# Exercise objective
The entries are to be given again in full. Every word must match.

# Exercise data

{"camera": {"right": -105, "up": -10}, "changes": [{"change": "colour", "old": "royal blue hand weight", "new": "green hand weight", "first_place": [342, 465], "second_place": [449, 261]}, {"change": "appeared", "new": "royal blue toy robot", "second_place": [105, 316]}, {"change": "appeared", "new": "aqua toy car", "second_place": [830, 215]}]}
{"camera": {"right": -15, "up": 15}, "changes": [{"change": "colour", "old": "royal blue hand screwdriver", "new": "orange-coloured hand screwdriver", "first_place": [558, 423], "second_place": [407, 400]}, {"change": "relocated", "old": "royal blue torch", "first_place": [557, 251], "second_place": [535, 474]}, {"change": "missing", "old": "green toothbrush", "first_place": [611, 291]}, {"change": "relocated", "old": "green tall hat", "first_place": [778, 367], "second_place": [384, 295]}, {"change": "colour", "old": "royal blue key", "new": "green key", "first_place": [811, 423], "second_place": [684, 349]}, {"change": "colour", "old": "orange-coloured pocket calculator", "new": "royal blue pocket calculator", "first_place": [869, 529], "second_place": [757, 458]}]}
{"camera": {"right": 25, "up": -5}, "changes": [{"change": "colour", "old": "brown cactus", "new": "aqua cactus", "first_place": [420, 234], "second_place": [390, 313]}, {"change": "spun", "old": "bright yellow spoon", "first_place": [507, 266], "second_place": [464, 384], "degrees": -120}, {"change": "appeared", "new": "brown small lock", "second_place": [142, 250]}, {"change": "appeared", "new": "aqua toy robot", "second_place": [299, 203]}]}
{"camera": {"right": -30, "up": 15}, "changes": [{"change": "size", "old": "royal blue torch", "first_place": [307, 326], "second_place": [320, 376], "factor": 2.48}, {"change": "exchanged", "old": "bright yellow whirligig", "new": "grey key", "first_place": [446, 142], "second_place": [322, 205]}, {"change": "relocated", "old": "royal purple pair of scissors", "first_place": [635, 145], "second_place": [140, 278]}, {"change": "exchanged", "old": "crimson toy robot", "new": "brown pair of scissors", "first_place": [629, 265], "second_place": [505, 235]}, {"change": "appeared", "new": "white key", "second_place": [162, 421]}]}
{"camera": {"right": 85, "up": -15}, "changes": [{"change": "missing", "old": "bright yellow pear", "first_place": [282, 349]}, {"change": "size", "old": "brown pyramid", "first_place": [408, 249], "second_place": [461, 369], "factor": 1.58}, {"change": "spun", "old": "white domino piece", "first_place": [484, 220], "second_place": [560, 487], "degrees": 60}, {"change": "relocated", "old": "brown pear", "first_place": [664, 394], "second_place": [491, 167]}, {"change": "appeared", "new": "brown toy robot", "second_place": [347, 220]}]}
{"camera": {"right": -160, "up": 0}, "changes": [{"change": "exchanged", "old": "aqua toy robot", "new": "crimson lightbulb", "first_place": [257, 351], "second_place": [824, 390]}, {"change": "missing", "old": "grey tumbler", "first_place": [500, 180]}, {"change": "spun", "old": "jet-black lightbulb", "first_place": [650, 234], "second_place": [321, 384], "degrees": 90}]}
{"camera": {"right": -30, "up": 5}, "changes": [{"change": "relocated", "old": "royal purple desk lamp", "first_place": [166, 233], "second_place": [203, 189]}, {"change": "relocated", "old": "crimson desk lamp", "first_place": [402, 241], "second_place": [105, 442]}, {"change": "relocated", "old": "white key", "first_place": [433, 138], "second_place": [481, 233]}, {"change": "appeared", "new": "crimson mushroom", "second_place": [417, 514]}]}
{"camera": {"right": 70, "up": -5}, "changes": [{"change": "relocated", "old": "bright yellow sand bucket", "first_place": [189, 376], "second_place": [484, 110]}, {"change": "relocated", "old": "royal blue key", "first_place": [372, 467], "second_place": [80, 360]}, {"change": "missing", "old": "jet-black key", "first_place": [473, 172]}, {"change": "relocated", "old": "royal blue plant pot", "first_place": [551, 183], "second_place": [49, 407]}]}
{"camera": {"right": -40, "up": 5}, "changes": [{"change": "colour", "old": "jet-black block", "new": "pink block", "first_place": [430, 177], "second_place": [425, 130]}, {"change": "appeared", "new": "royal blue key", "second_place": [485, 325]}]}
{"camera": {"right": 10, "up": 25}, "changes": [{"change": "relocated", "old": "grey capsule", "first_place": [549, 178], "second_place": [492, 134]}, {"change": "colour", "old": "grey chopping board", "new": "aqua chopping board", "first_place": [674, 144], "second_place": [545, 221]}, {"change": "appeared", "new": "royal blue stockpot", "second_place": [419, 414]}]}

# Answer to this task
{"camera": {"right": -105, "up": -10}, "changes": [{"change": "colour", "old": "royal blue hand weight", "new": "green hand weight", "first_place": [342, 465], "second_place": [449, 261]}, {"change": "appeared", "new": "royal blue toy robot", "second_place": [105, 316]}, {"change": "appeared", "new": "aqua toy car", "second_place": [830, 215]}]}
{"camera": {"right": -15, "up": 15}, "changes": [{"change": "colour", "old": "royal blue hand screwdriver", "new": "orange-coloured hand screwdriver", "first_place": [558, 423], "second_place": [407, 400]}, {"change": "relocated", "old": "royal blue torch", "first_place": [557, 251], "second_place": [535, 474]}, {"change": "missing", "old": "green toothbrush", "first_place": [611, 291]}, {"change": "relocated", "old": "green tall hat", "first_place": [778, 367], "second_place": [384, 295]}, {"change": "colour", "old": "royal blue key", "new": "green key", "first_place": [811, 423], "second_place": [684, 349]}, {"change": "colour", "old": "orange-coloured pocket calculator", "new": "royal blue pocket calculator", "first_place": [869, 529], "second_place": [757, 458]}]}
{"camera": {"right": 25, "up": -5}, "changes": [{"change": "colour", "old": "brown cactus", "new": "aqua cactus", "first_place": [420, 234], "second_place": [390, 313]}, {"change": "spun", "old": "bright yellow spoon", "first_place": [507, 266], "second_place": [464, 384], "degrees": -120}, {"change": "appeared", "new": "brown small lock", "second_place": [142, 250]}, {"change": "appeared", "new": "aqua toy robot", "second_place": [299, 203]}]}
{"camera": {"right": -30, "up": 15}, "changes": [{"change": "size", "old": "royal blue torch", "first_place": [307, 326], "second_place": [320, 376], "factor": 2.48}, {"change": "exchanged", "old": "bright yellow whirligig", "new": "grey key", "first_place": [446, 142], "second_place": [322, 205]}, {"change": "relocated", "old": "royal purple pair of scissors", "first_place": [635, 145], "second_place": [140, 278]}, {"change": "exchanged", "old": "crimson toy robot", "new": "brown pair of scissors", "first_place": [629, 265], "second_place": [505, 235]}, {"change": "appeared", "new": "white key", "second_place": [162, 421]}]}
{"camera": {"right": 85, "up": -15}, "changes": [{"change": "missing", "old": "bright yellow pear", "first_place": [282, 349]}, {"change": "size", "old": "brown pyramid", "first_place": [408, 249], "second_place": [461, 369], "factor": 1.58}, {"change": "spun", "old": "white domino piece", "first_place": [484, 220], "second_place": [560, 487], "degrees": 60}, {"change": "relocated", "old": "brown pear", "first_place": [664, 394], "second_place": [491, 167]}, {"change": "appeared", "new": "brown toy robot", "second_place": [347, 220]}]}
{"camera": {"right": -160, "up": 0}, "changes": [{"change": "exchanged", "old": "aqua toy robot", "new": "crimson lightbulb", "first_place": [257, 351], "second_place": [824, 390]}, {"change": "missing", "old": "grey tumbler", "first_place": [500, 180]}, {"change": "spun", "old": "jet-black lightbulb", "first_place": [650, 234], "second_place": [321, 384], "degrees": 90}]}
{"camera": {"right": -30, "up": 5}, "changes": [{"change": "relocated", "old": "royal purple desk lamp", "first_place": [166, 233], "second_place": [203, 189]}, {"change": "relocated", "old": "crimson desk lamp", "first_place": [402, 241], "second_place": [105, 442]}, {"change": "relocated", "old": "white key", "first_place": [433, 138], "second_place": [481, 233]}, {"change": "appeared", "new": "crimson mushroom", "second_place": [417, 514]}]}
{"camera": {"right": 70, "up": -5}, "changes": [{"change": "relocated", "old": "bright yellow sand bucket", "first_place": [189, 376], "second_place": [484, 110]}, {"change": "relocated", "old": "royal blue key", "first_place": [372, 467], "second_place": [80, 360]}, {"change": "missing", "old": "jet-black key", "first_place": [473, 172]}, {"change": "relocated", "old": "royal blue plant pot", "first_place": [551, 183], "second_place": [49, 407]}]}
{"camera": {"right": -40, "up": 5}, "changes": [{"change": "colour", "old": "jet-black block", "new": "pink block", "first_place": [430, 177], "second_place": [425, 130]}, {"change": "appeared", "new": "royal blue key", "second_place": [485, 325]}]}
{"camera": {"right": 10, "up": 25}, "changes": [{"change": "relocated", "old": "grey capsule", "first_place": [549, 178], "second_place": [492, 134]}, {"change": "colour", "old": "grey chopping board", "new": "aqua chopping board", "first_place": [674, 144], "second_place": [545, 221]}, {"change": "appeared", "new": "royal blue stockpot", "second_place": [419, 414]}]}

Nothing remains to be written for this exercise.